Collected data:
----------

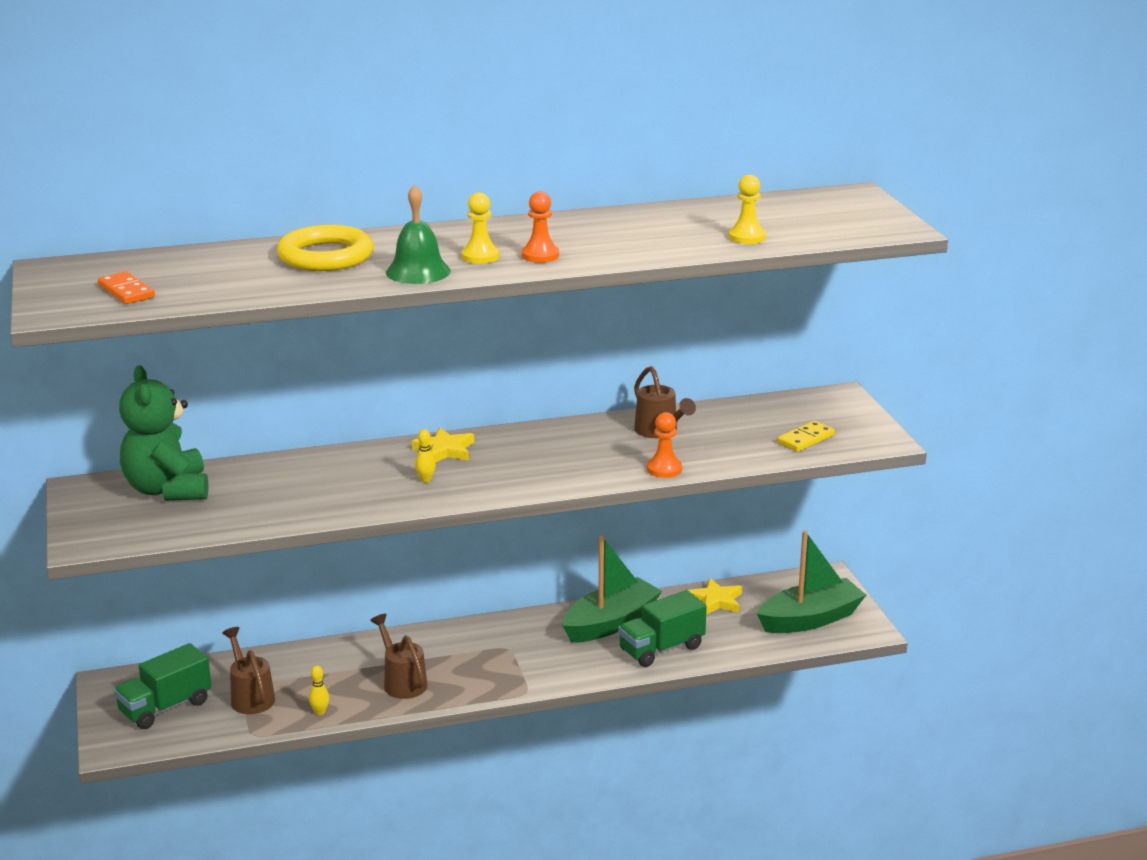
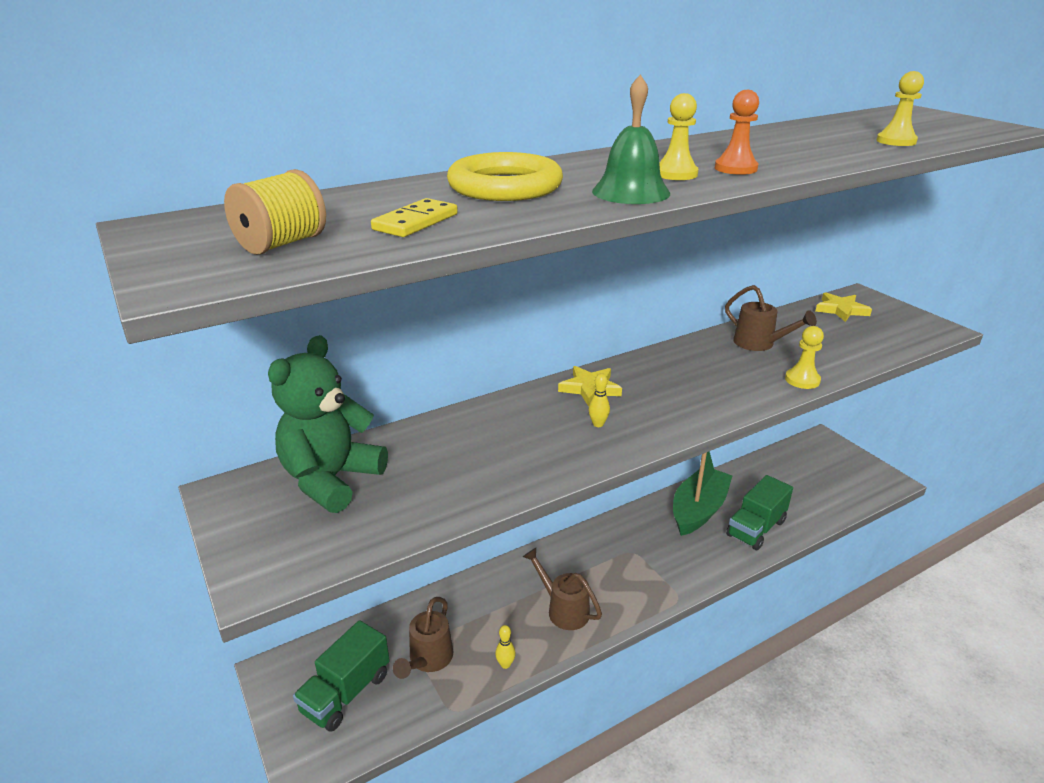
camera: 15 degrees left, 5 degrees up
orange domino [98,271,155,304] -> yellow spool [224,169,326,255]
green teddy bear [119,365,208,501] -> green teddy bear turned 60 degrees clockwise [268,335,388,513]
brown watering can [222,627,275,714] -> brown watering can turned 120 degrees counterclockwise [393,597,453,679]
orange pawn [647,412,682,478] -> yellow pawn [785,326,824,389]
yellow star [688,578,742,614] -> yellow star moved to [815,292,872,322]
green boat [757,530,866,633] -> none
yellow domino [777,421,835,452] -> yellow domino moved to [371,198,458,237]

----------

EXERCISE PROMPT —
Set out, exactly as written, the lines from the line with "green teddy bear [119,365,208,501]" to the last line of the records, inclusive, and only those lines.

RESULT OF THIS EXERCISE —
green teddy bear [119,365,208,501] -> green teddy bear turned 60 degrees clockwise [268,335,388,513]
brown watering can [222,627,275,714] -> brown watering can turned 120 degrees counterclockwise [393,597,453,679]
orange pawn [647,412,682,478] -> yellow pawn [785,326,824,389]
yellow star [688,578,742,614] -> yellow star moved to [815,292,872,322]
green boat [757,530,866,633] -> none
yellow domino [777,421,835,452] -> yellow domino moved to [371,198,458,237]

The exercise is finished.